### ACTIVITY
Copy every record exactly, leaving the pictures out.
DATASET CONTENT section start
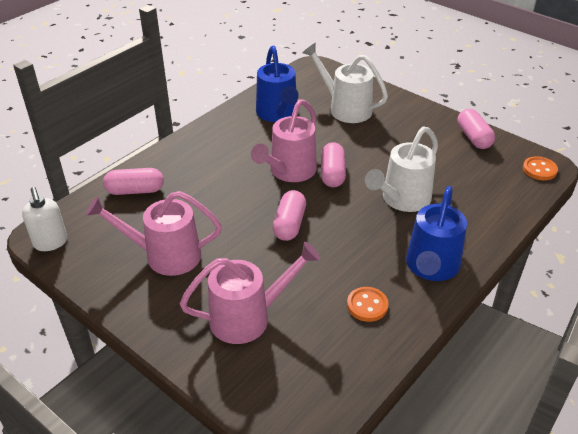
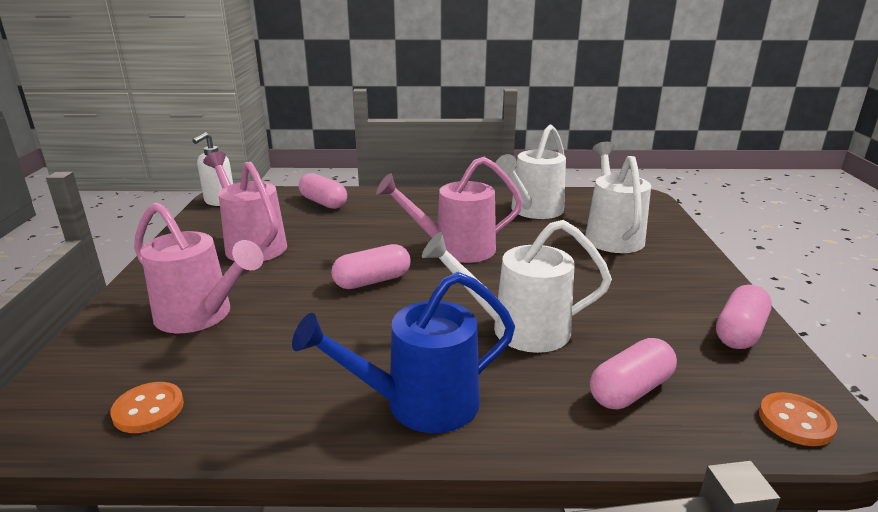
camera: 50 degrees right, 15 degrees down
(278, 114) = (532, 211): blue watering can -> white watering can
(332, 174) = (491, 271): pink capsule -> pink capsule (630, 390)
(367, 305) = (290, 382): orange button -> orange button (148, 409)

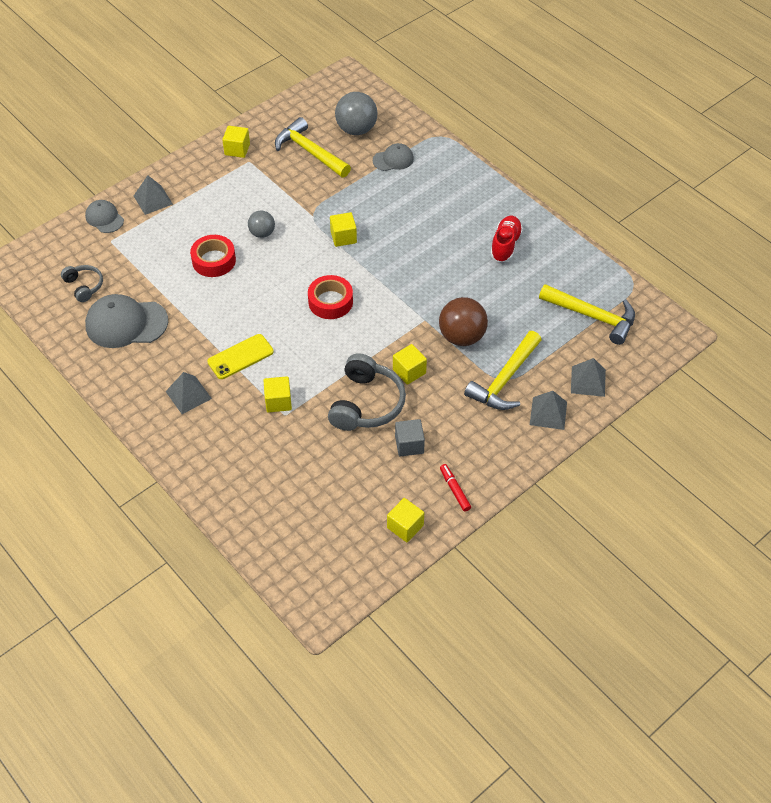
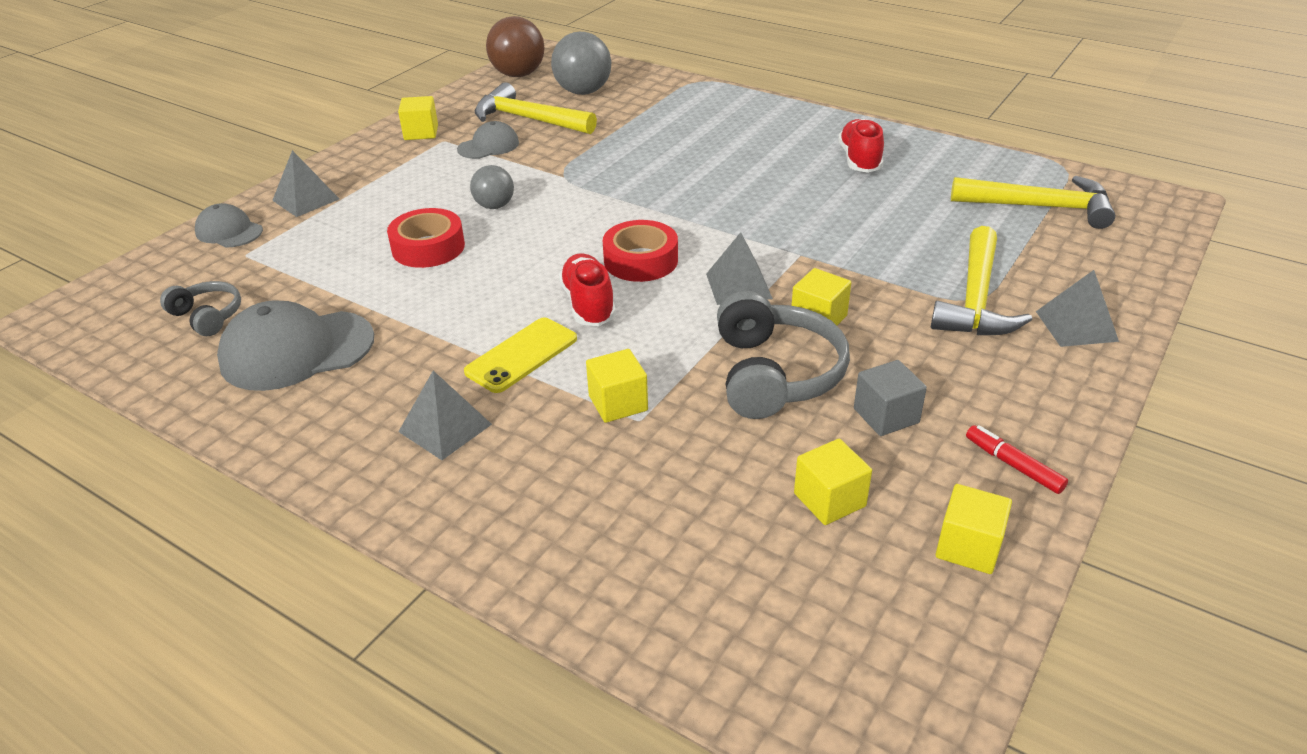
camera: 15 degrees left, 15 degrees down
(288, 329) = (588, 304): none -> red shoe
(343, 237) = (621, 190): yellow cube -> yellow cube (829, 500)
(393, 159) = (649, 109): grey cap -> grey cap (488, 146)
(462, 337) = (871, 262): brown ball -> brown ball (518, 75)
(588, 381) = (1099, 276): grey pyramid -> grey pyramid (738, 286)

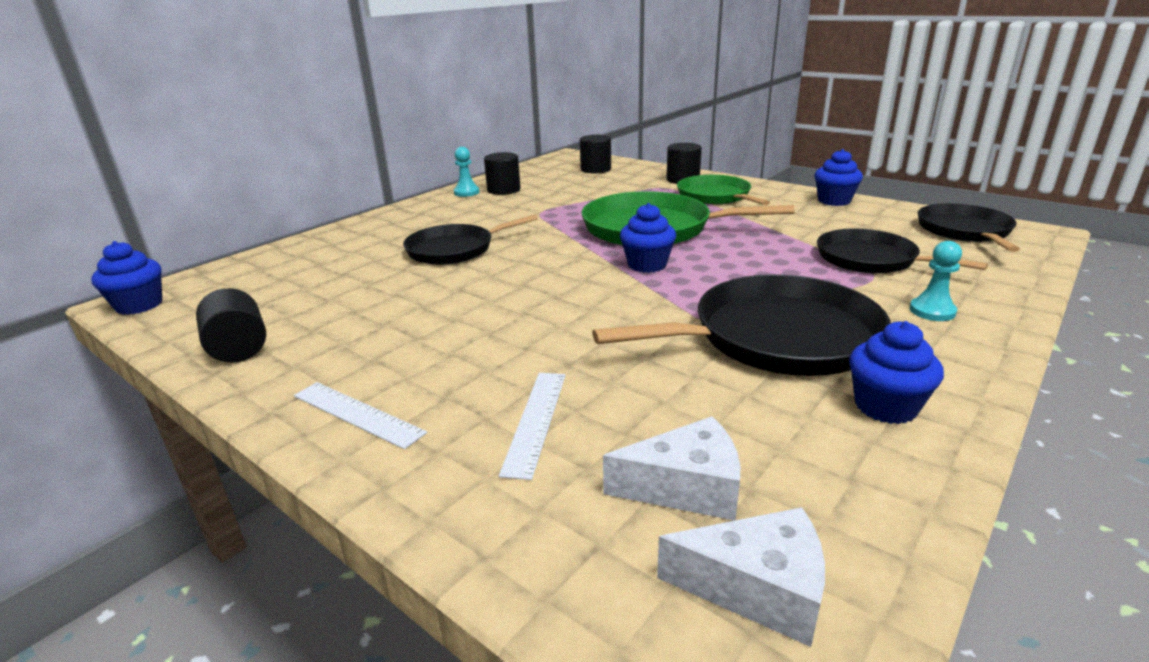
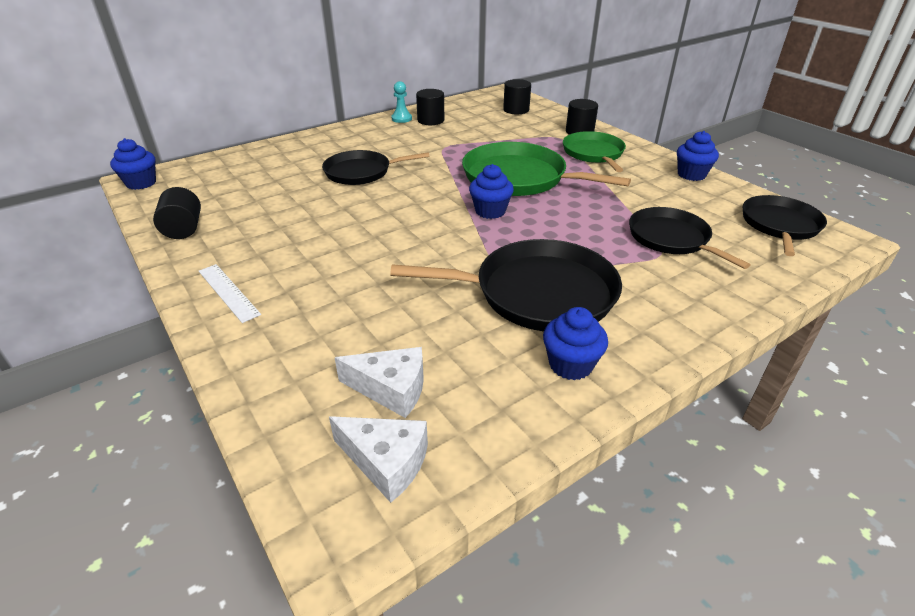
camera: 15 degrees right, 10 degrees up
(535, 421) = (330, 321): white ruler -> none
(932, 311) = (678, 295): turquoise pawn -> none

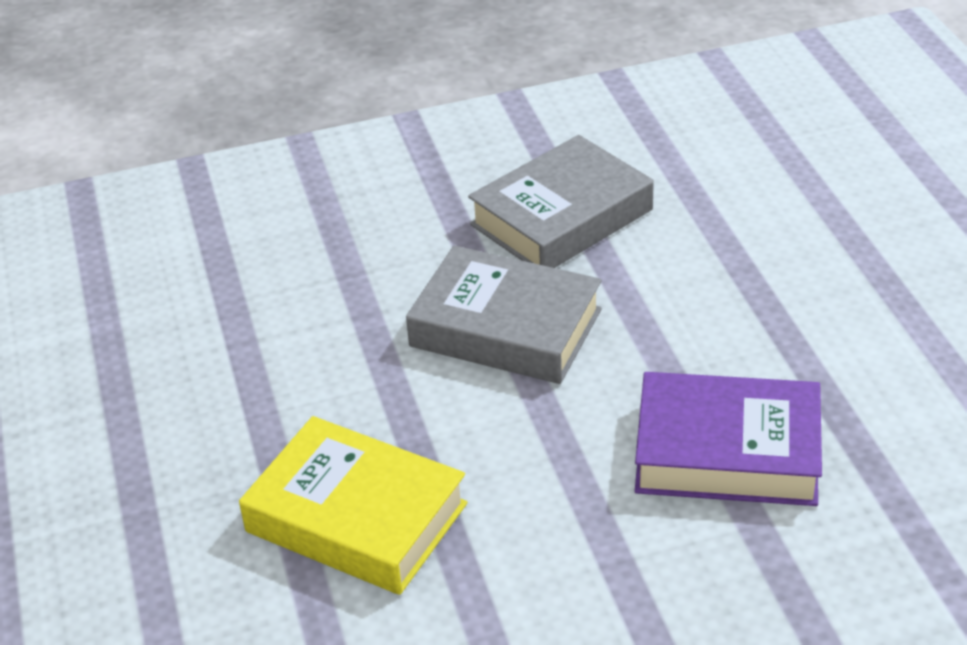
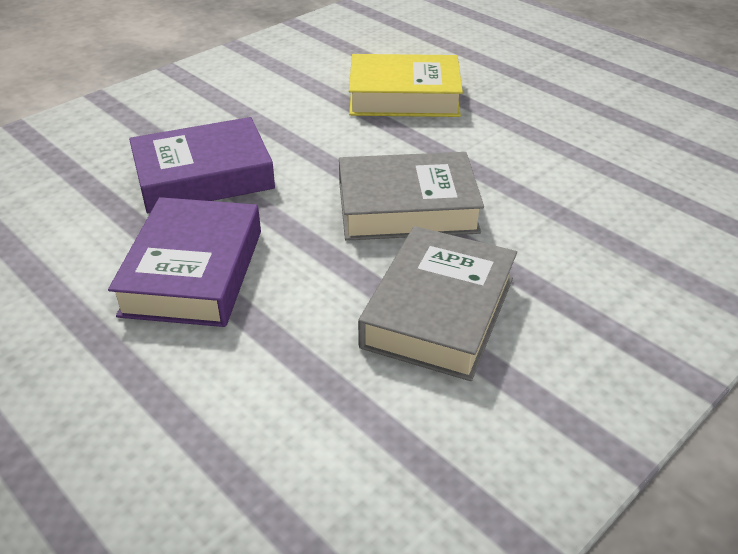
camera: 150 degrees right, 0 degrees up
(779, 321) = (193, 272): none -> purple book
DATASET CONTENT section end
### RESULT OF THIS EXERCISE
camera: 50 degrees right, 15 degrees down
(278, 114) = (532, 211): blue watering can -> white watering can
(332, 174) = (491, 271): pink capsule -> pink capsule (630, 390)
(367, 305) = (290, 382): orange button -> orange button (148, 409)

camera: 15 degrees left, 15 degrees down
(288, 329) = (588, 304): none -> red shoe
(343, 237) = (621, 190): yellow cube -> yellow cube (829, 500)
(393, 159) = (649, 109): grey cap -> grey cap (488, 146)
(462, 337) = (871, 262): brown ball -> brown ball (518, 75)
(588, 381) = (1099, 276): grey pyramid -> grey pyramid (738, 286)

camera: 15 degrees right, 10 degrees up
(535, 421) = (330, 321): white ruler -> none
(932, 311) = (678, 295): turquoise pawn -> none

camera: 150 degrees right, 0 degrees up
(779, 321) = (193, 272): none -> purple book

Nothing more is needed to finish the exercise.